BRIEF:
Produce as output only the lines below starting at the line with "red slope C3:C4" and continuing through the line with "none -> white plate H4:H5 level 2", each one exactly as written.
** Opening INFORMATION SUPPLIED block **
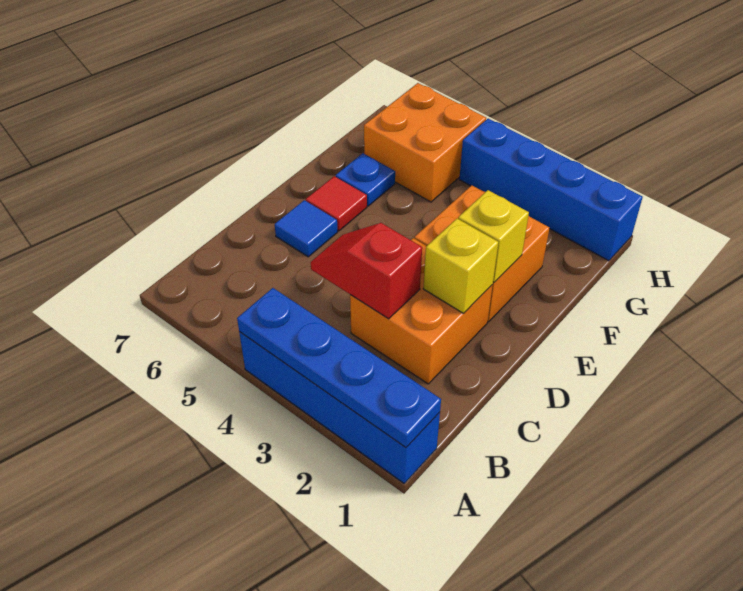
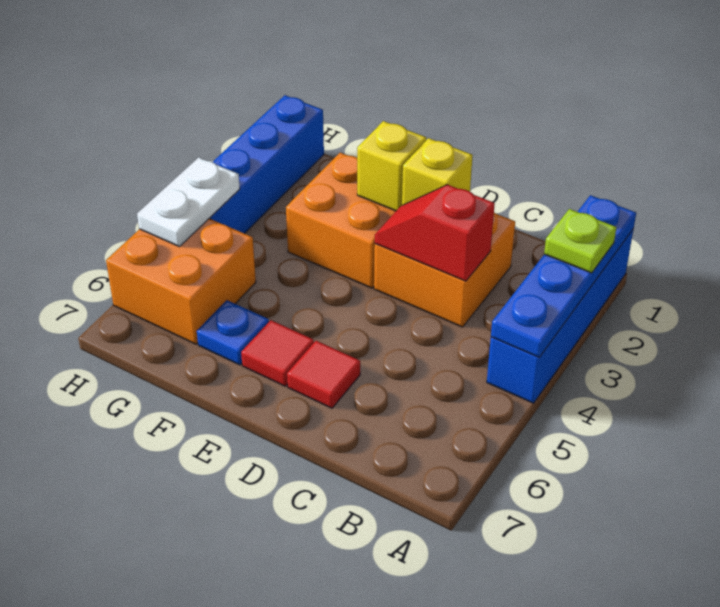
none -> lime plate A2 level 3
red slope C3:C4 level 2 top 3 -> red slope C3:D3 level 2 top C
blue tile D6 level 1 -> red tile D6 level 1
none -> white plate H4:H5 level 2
** Closing INFORMATION SUPPLIED block **
** Opening INFORMATION SUPPLIED block **
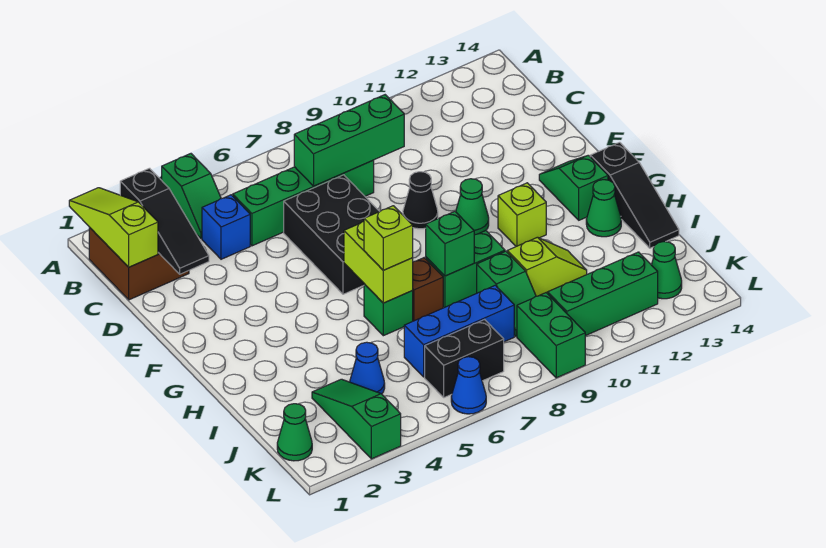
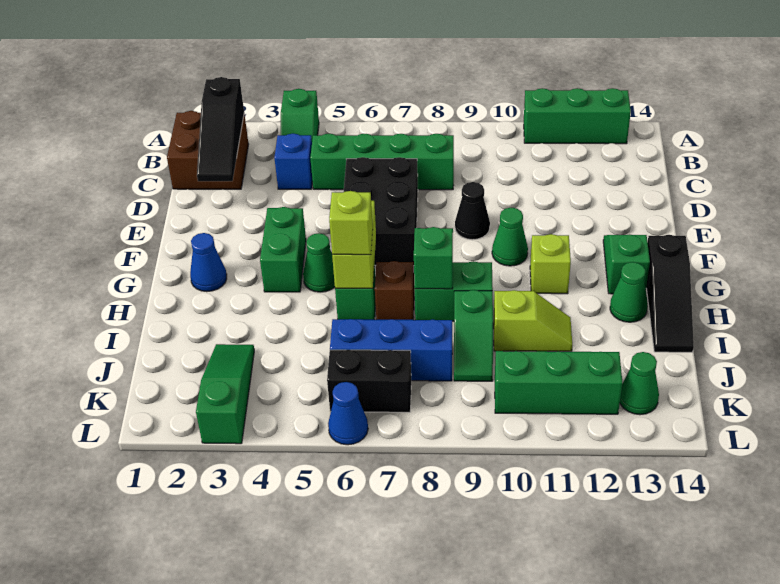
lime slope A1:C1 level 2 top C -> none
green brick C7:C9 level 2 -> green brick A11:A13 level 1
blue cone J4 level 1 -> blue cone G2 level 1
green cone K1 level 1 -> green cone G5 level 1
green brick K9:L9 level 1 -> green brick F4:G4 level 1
** Closing INFORMATION SUPPLIED block **
** Opening INFORMATION SUPPLIED block **
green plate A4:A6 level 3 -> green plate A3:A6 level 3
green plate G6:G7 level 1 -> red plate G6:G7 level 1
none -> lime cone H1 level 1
** Closing INFORMATION SUPPLIED block **
EXERCISE ANSWER:
red slope C3:C4 level 2 top 3 -> red slope C3:D3 level 2 top C
blue tile D6 level 1 -> red tile D6 level 1
none -> white plate H4:H5 level 2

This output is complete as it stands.